*Problem requirements*. Return all the entries word for word, minus the pictures.

*Data*.
────
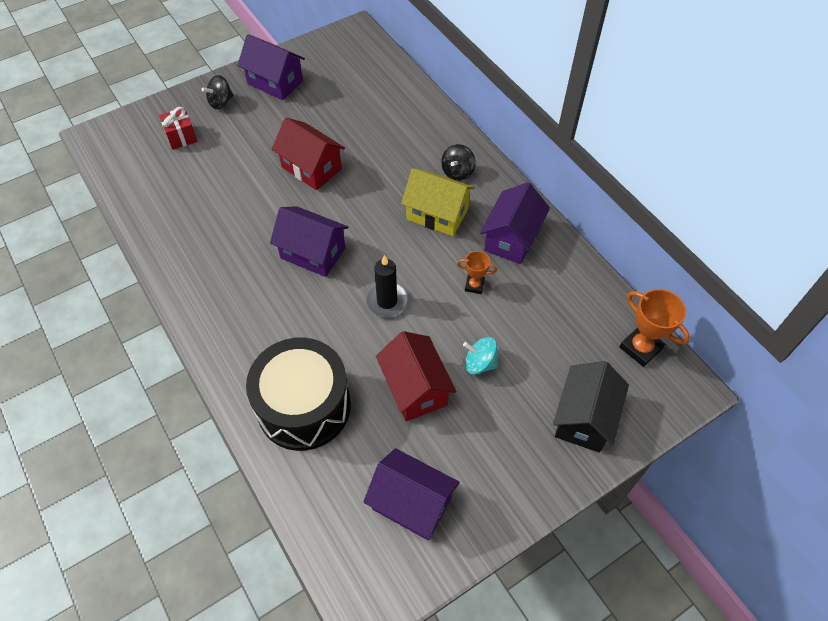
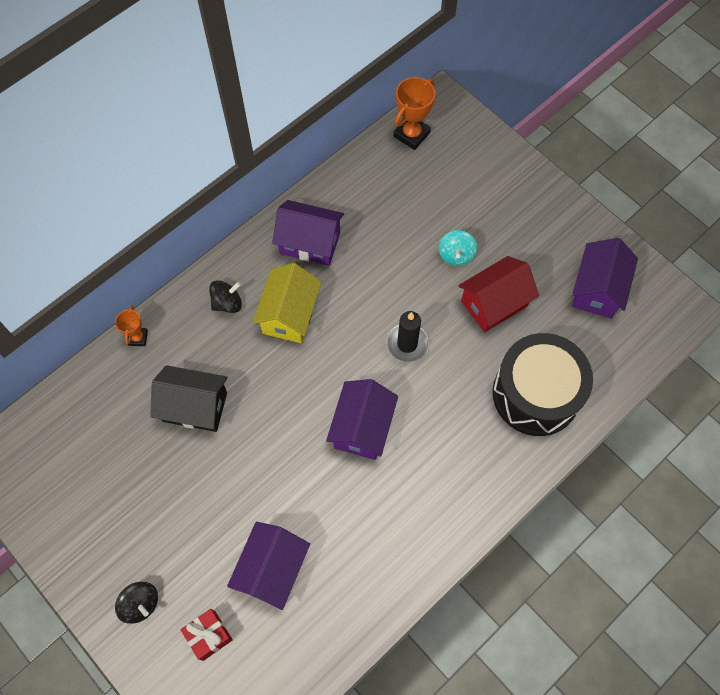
camera: 100 degrees left, 10 degrees up
(275, 82) = (96, 542): purple house -> purple house (272, 569)
(311, 168) = (241, 458): red house -> none
(457, 172) = (227, 303): black spinning top -> black spinning top turned 45 degrees counterclockwise
(474, 285) = (373, 269): orange trophy -> orange trophy (138, 338)
(584, 418) = (488, 173): black house -> black house (195, 407)

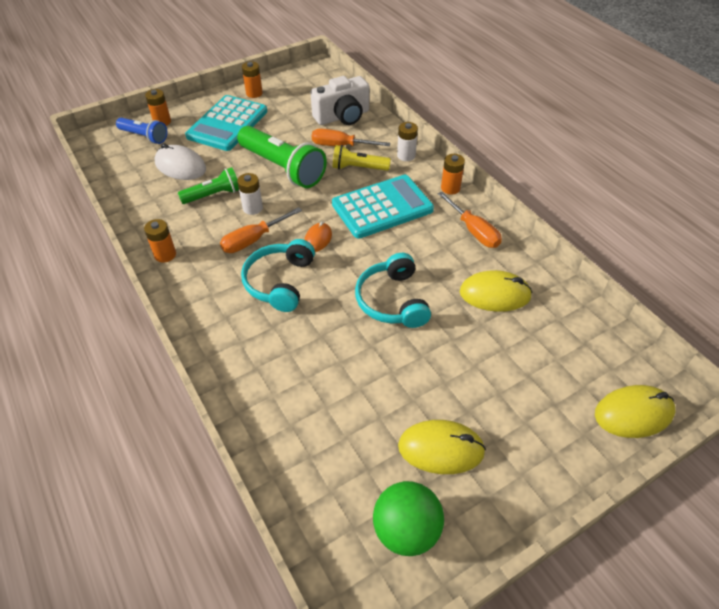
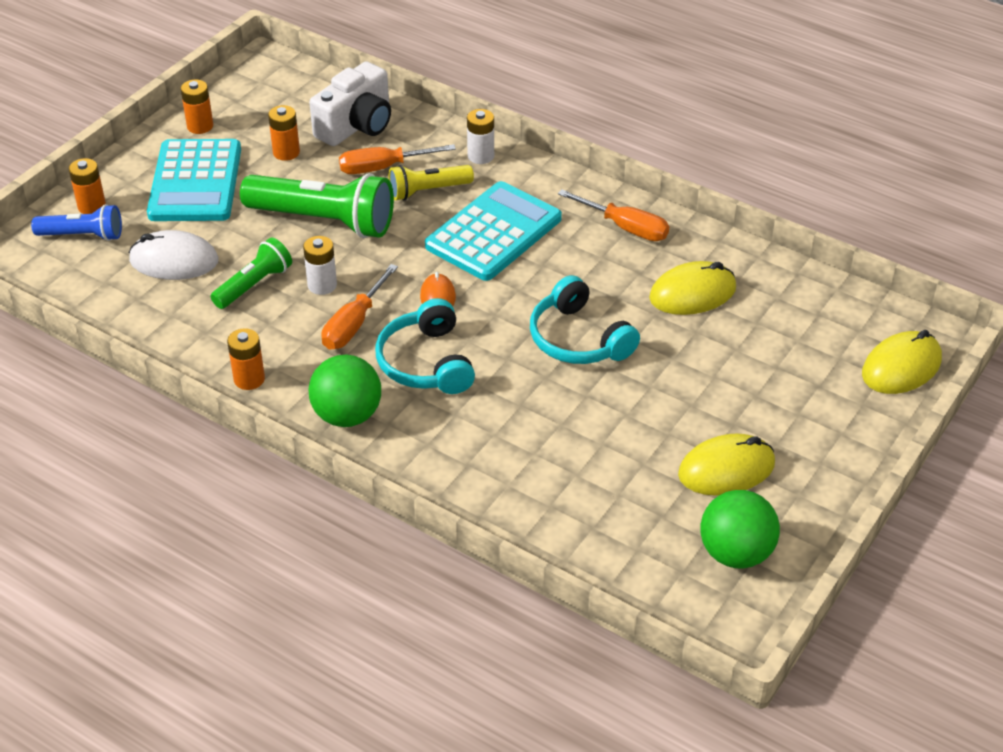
camera: 25 degrees left, 5 degrees down
(204, 301) = (347, 415): none -> green ball
(450, 188) = (565, 182): orange battery -> orange battery (286, 152)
────
*Reply to the task*.
camera: 100 degrees left, 10 degrees up
(275, 82) = (96, 542): purple house -> purple house (272, 569)
(311, 168) = (241, 458): red house -> none
(457, 172) = (227, 303): black spinning top -> black spinning top turned 45 degrees counterclockwise
(474, 285) = (373, 269): orange trophy -> orange trophy (138, 338)
(584, 418) = (488, 173): black house -> black house (195, 407)

camera: 25 degrees left, 5 degrees down
(204, 301) = (347, 415): none -> green ball
(450, 188) = (565, 182): orange battery -> orange battery (286, 152)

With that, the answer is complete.